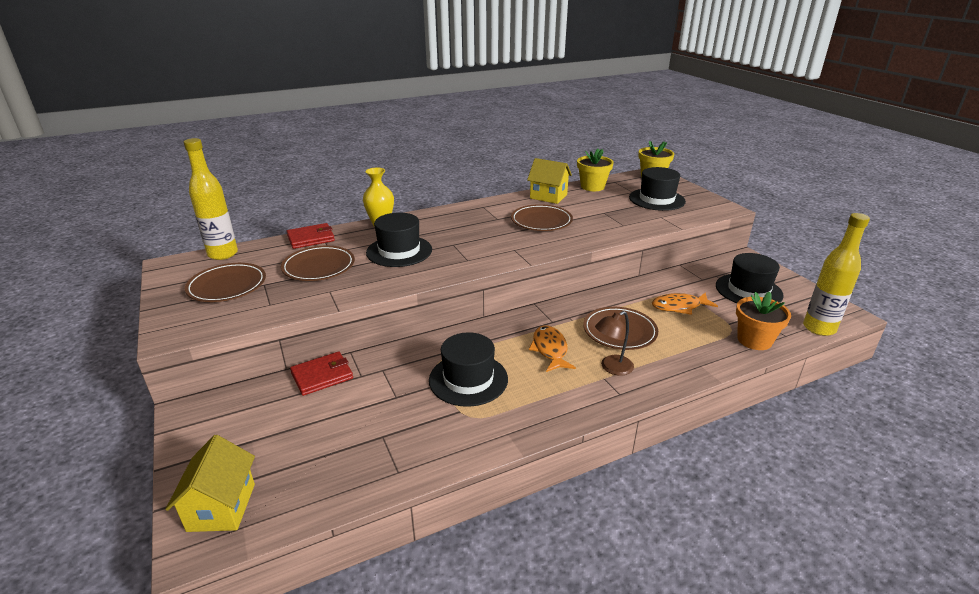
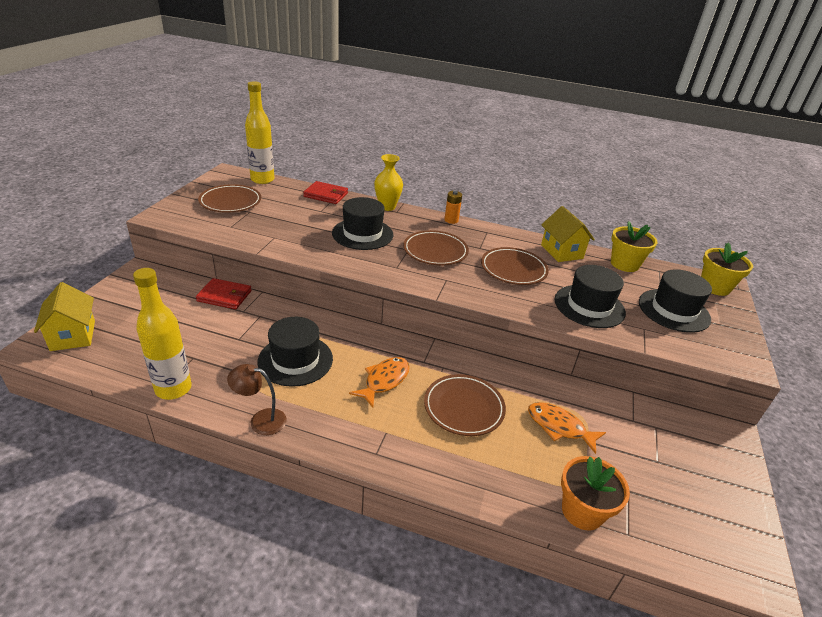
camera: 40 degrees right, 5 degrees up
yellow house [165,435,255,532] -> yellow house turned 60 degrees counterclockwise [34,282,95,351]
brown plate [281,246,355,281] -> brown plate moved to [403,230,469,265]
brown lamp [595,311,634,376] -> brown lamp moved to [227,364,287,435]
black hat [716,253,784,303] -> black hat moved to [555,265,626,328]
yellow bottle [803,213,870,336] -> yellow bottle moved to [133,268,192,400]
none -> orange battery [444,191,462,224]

* * *

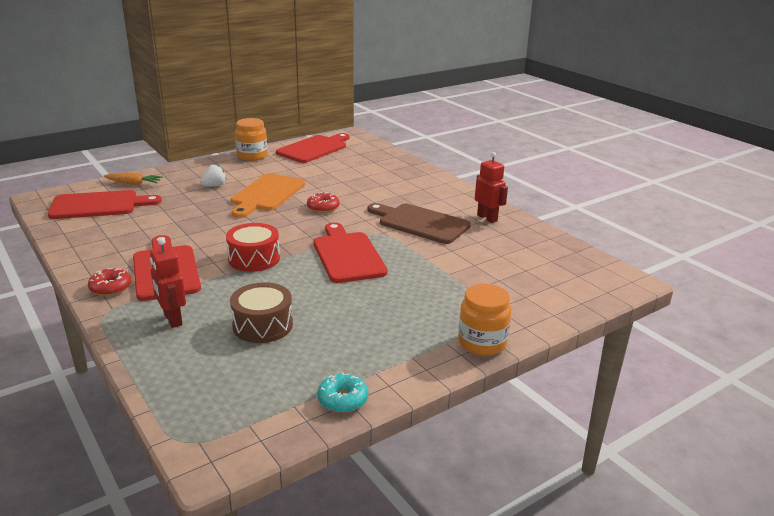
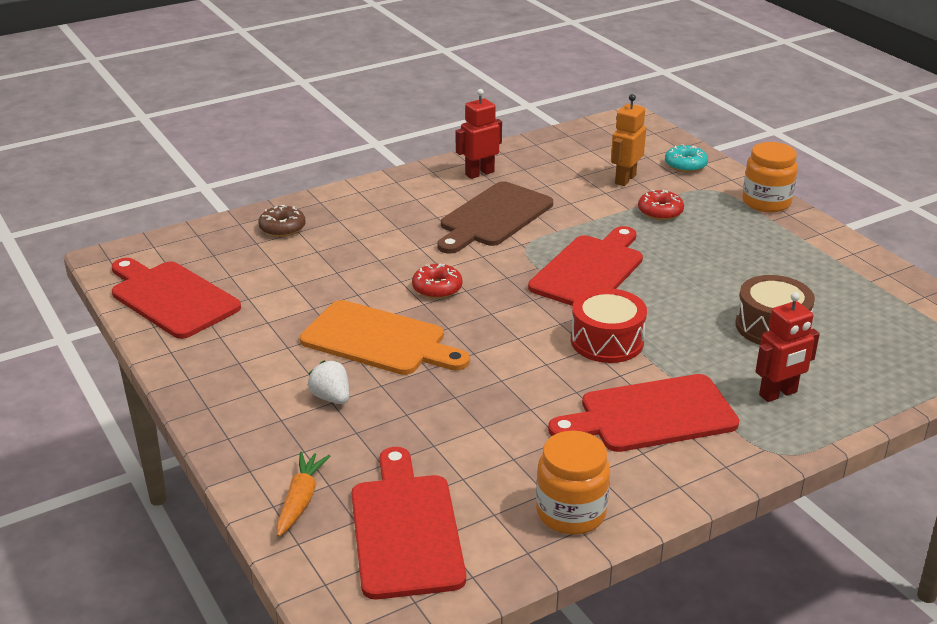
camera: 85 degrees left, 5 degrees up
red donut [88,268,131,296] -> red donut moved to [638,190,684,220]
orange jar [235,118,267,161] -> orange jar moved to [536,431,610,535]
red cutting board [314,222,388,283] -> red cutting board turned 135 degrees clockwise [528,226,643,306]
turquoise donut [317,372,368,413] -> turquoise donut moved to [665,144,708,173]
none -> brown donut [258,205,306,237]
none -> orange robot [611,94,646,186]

==

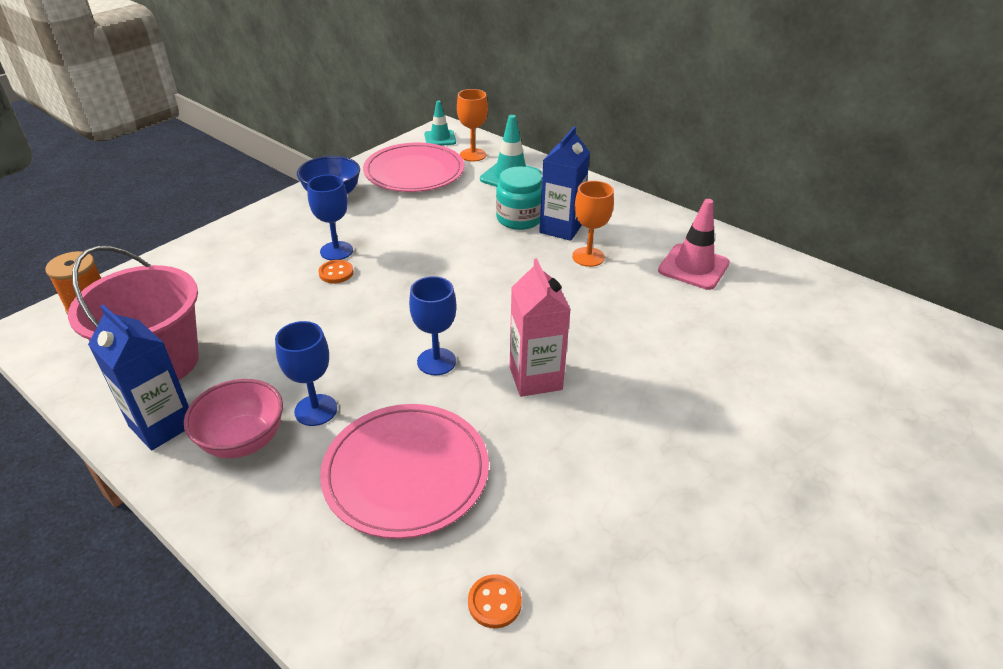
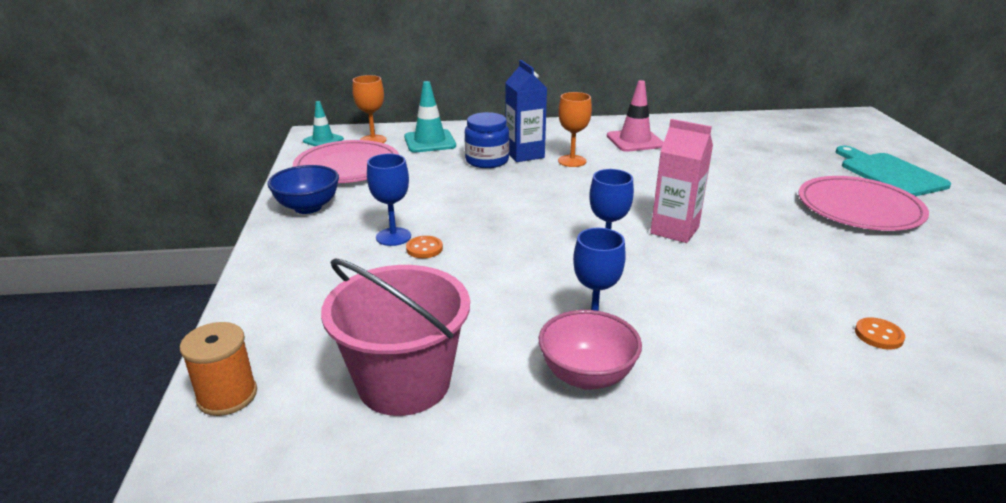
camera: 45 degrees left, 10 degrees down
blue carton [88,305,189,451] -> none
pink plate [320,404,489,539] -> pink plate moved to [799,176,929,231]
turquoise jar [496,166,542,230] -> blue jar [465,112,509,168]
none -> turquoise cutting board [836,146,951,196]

**Exercise requirements**
Print again the lines of the entries above that fall between the line holding "brown plate [281,246,355,281]" and the line holding "yellow bottle [803,213,870,336]", inclusive, exactly as they stand.

**Problem solution**
brown plate [281,246,355,281] -> brown plate moved to [403,230,469,265]
brown lamp [595,311,634,376] -> brown lamp moved to [227,364,287,435]
black hat [716,253,784,303] -> black hat moved to [555,265,626,328]
yellow bottle [803,213,870,336] -> yellow bottle moved to [133,268,192,400]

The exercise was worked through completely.